Exercise material START

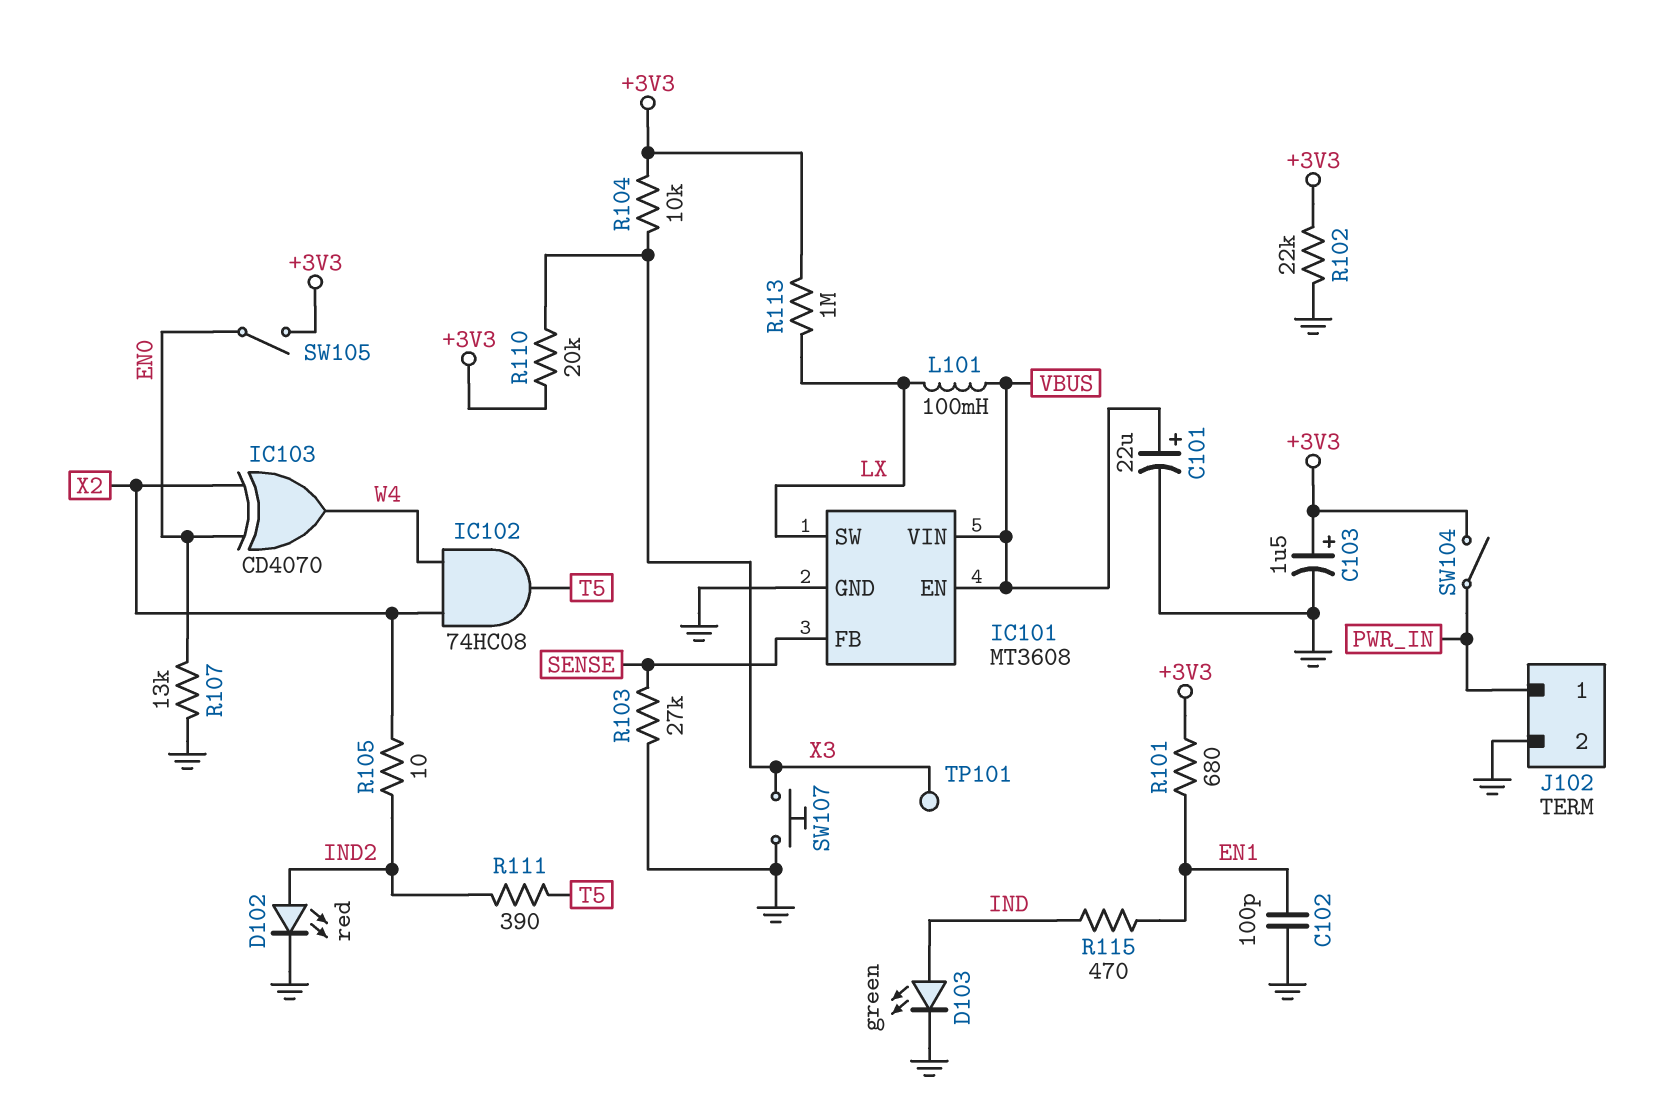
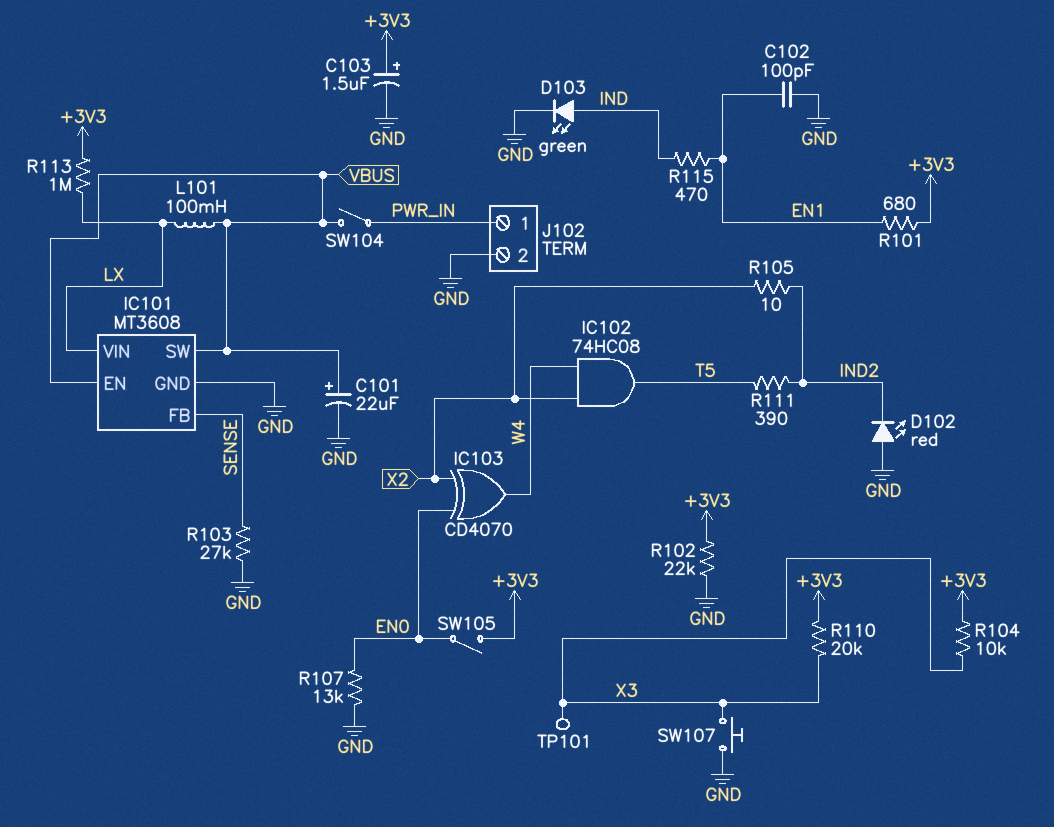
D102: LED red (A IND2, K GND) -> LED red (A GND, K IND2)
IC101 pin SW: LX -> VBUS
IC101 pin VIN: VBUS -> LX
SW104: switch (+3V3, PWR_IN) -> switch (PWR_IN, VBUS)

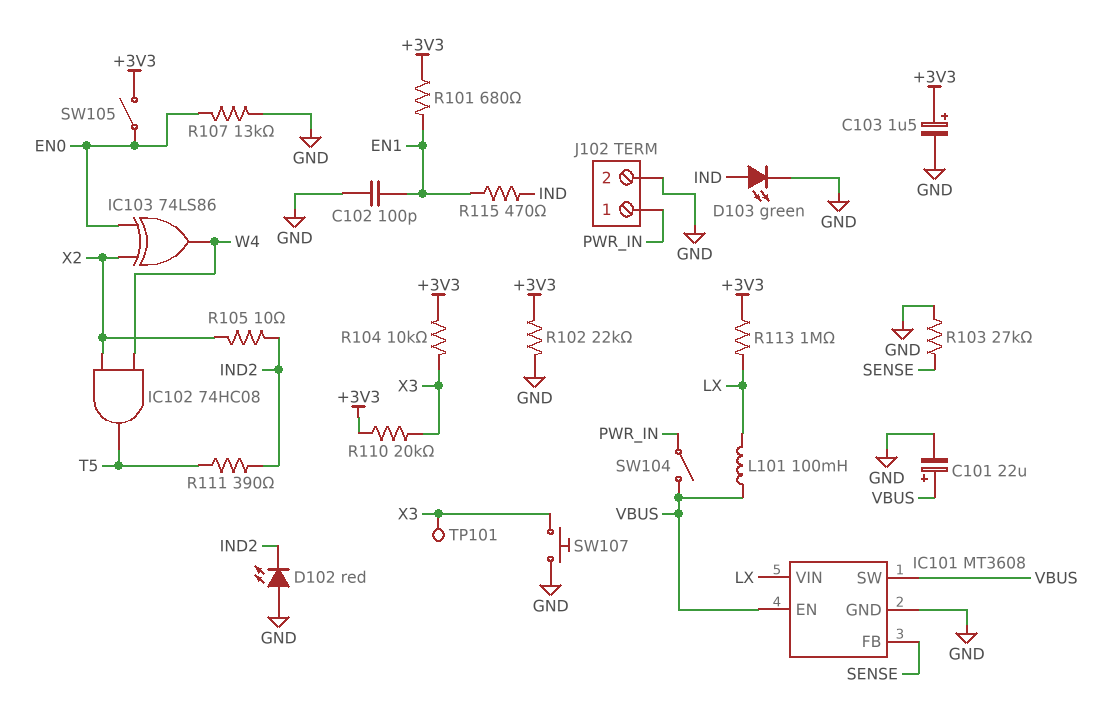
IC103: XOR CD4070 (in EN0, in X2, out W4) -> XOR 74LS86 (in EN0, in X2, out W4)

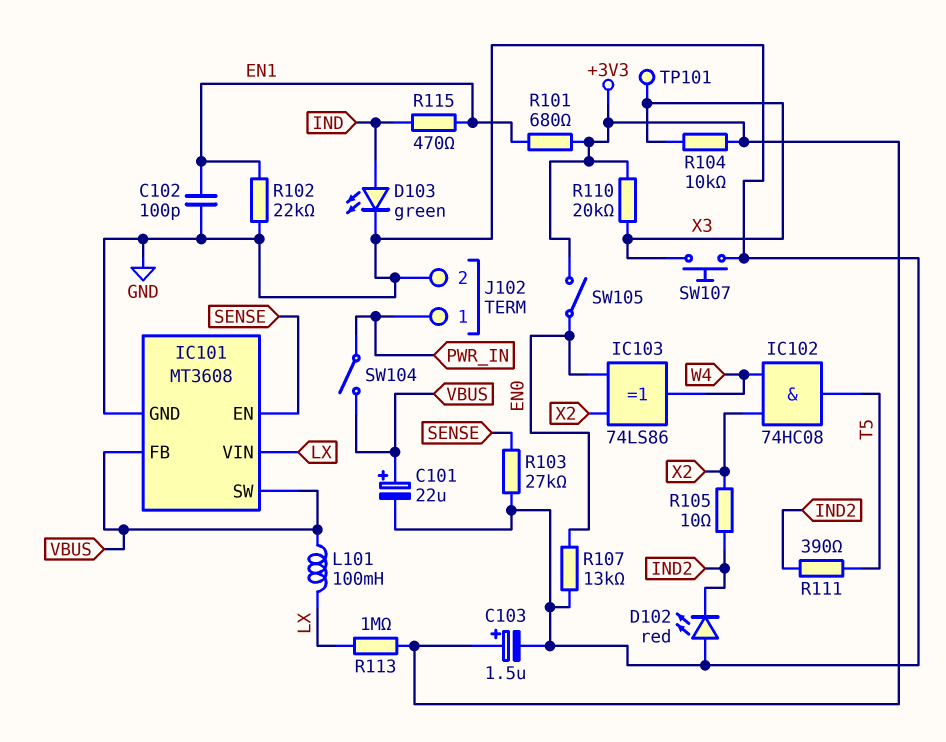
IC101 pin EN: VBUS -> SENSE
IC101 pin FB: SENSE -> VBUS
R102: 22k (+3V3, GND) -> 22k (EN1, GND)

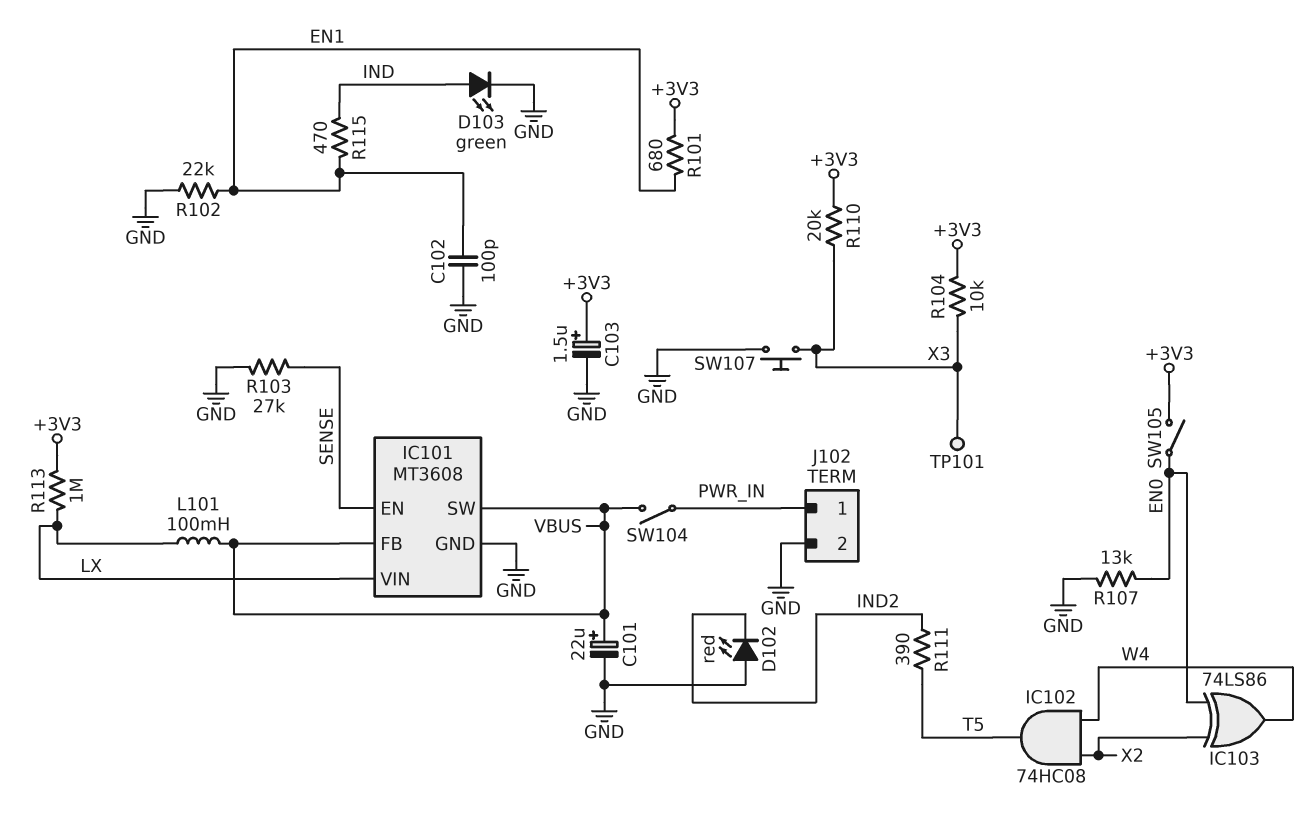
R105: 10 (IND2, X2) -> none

Exercise material END

## What the task asks
Lines holding the string "VBUS" in the records above must be counted; give the number alone.

## Response
5